## AIM OF THE TASK
Return only what runs from the line containing "TOF2 pin SCL: D2 -> D3" through the last line of the entries below, exactly, omitting pictures.

## Recorded data
---
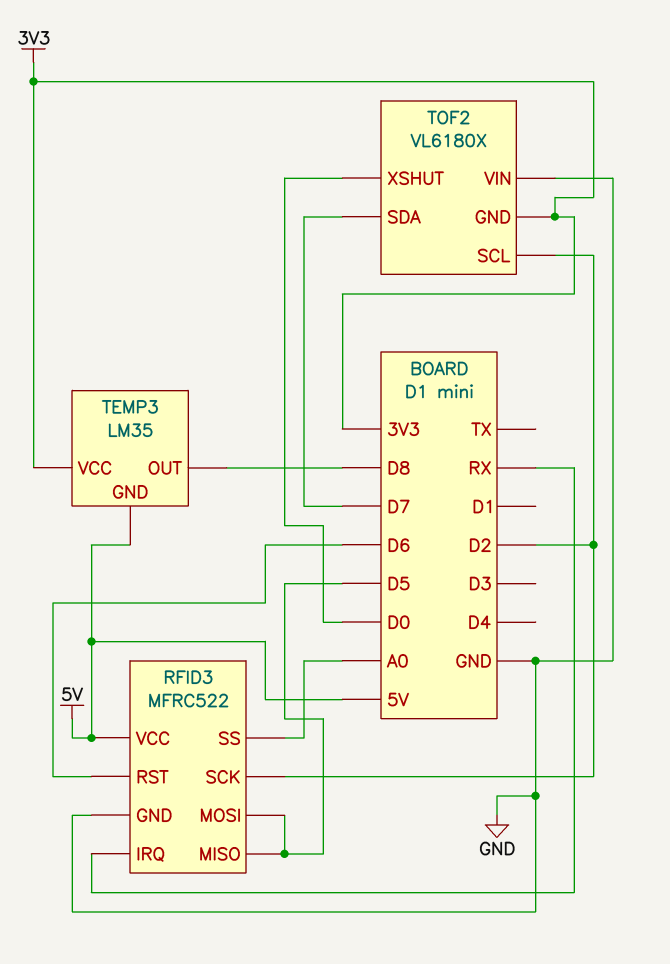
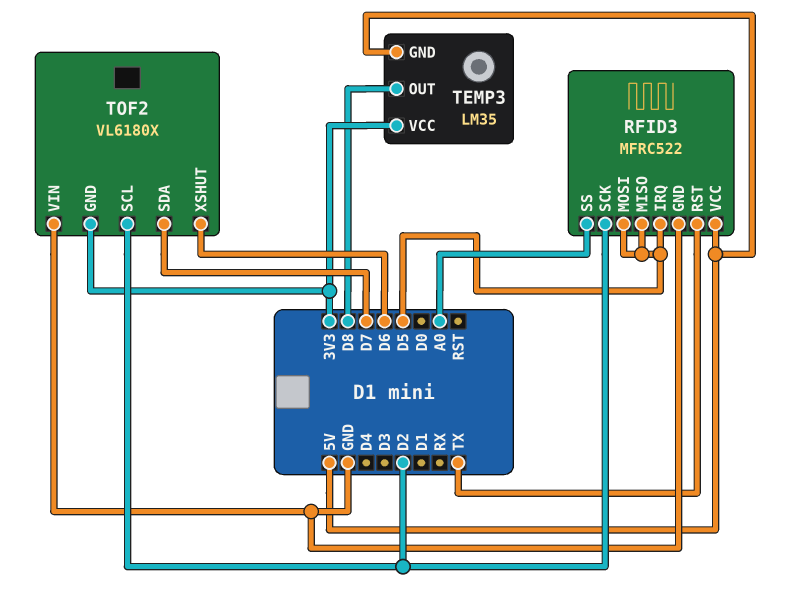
RFID3 pin IRQ: RX -> D5
RFID3 pin RST: D6 -> TX
TOF2 pin XSHUT: D0 -> D6

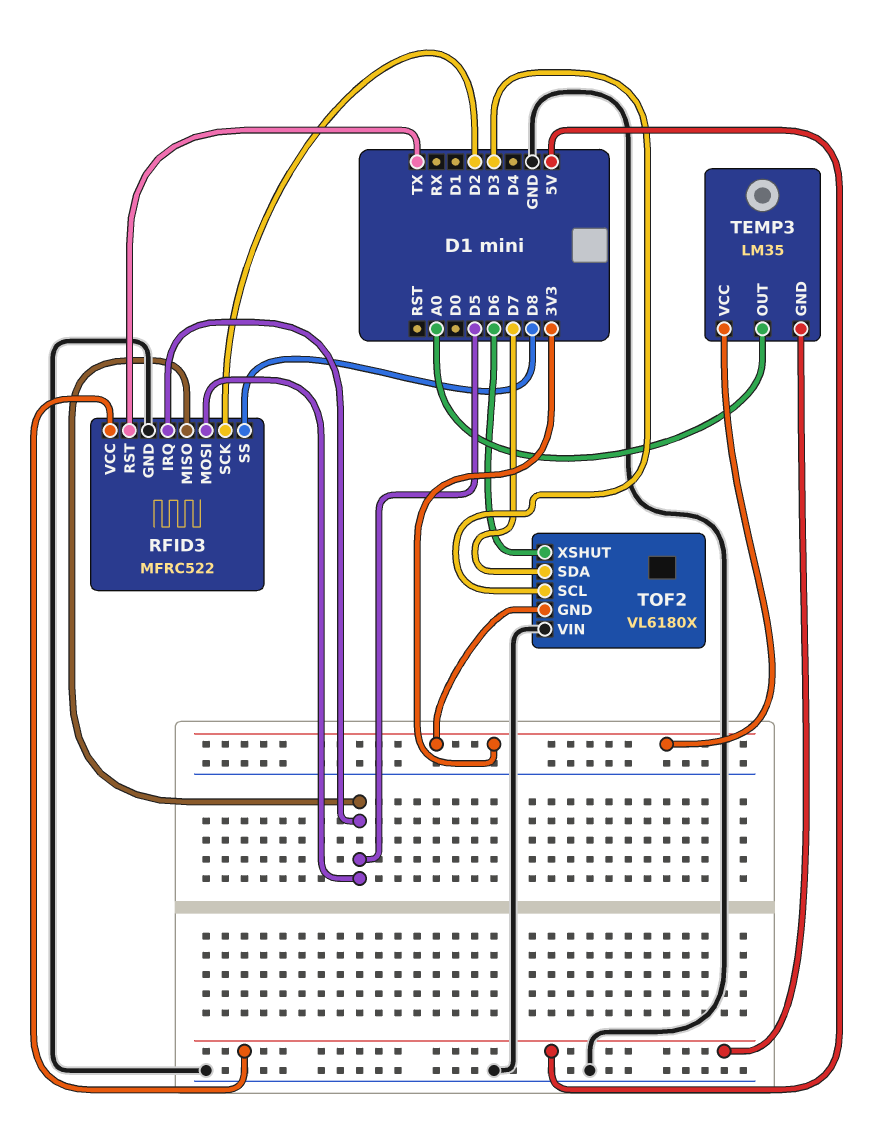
RFID3 pin SS: A0 -> D8
TEMP3 pin OUT: D8 -> A0
TOF2 pin SCL: D2 -> D3

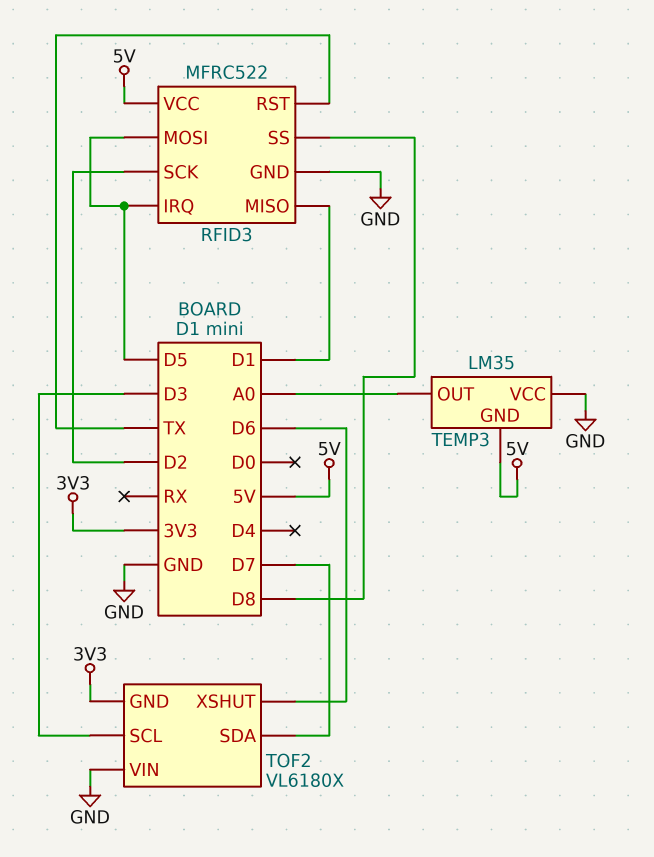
RFID3 pin MISO: D5 -> D1
TEMP3 pin VCC: 3V3 -> GND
---
## RESPONSE TO THIS EXERCISE
TOF2 pin SCL: D2 -> D3

RFID3 pin MISO: D5 -> D1
TEMP3 pin VCC: 3V3 -> GND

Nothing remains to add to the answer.